Object change listings:
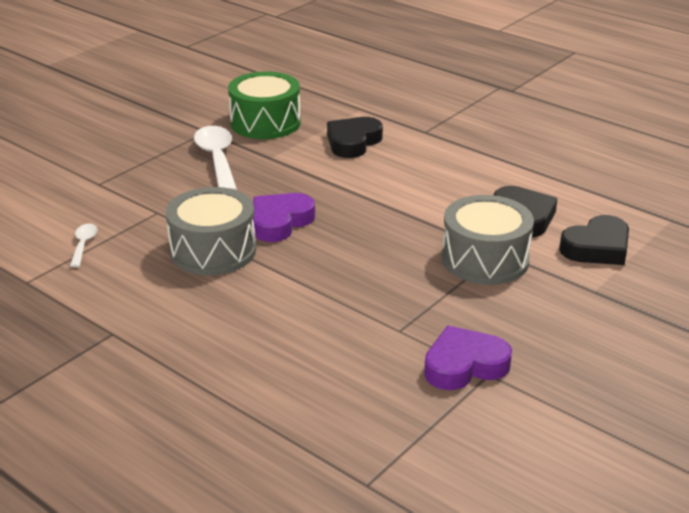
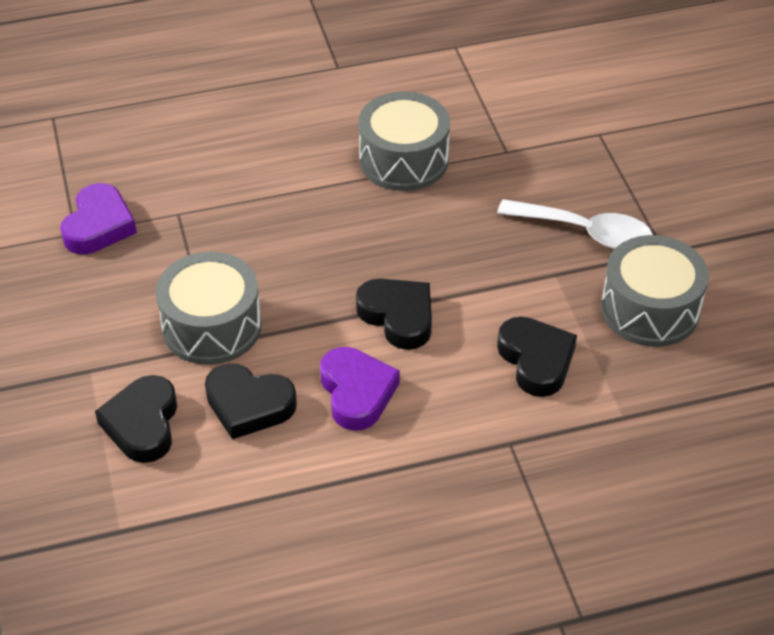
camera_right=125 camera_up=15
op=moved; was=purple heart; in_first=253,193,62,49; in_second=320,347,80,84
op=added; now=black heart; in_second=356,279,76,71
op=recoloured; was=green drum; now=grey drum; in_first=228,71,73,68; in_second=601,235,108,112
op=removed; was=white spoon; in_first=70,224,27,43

[Task to carry out]
The records must be copied with no word altered, and without their pictures.

[Your response]
camera_right=125 camera_up=15
op=moved; was=purple heart; in_first=253,193,62,49; in_second=320,347,80,84
op=added; now=black heart; in_second=356,279,76,71
op=recoloured; was=green drum; now=grey drum; in_first=228,71,73,68; in_second=601,235,108,112
op=removed; was=white spoon; in_first=70,224,27,43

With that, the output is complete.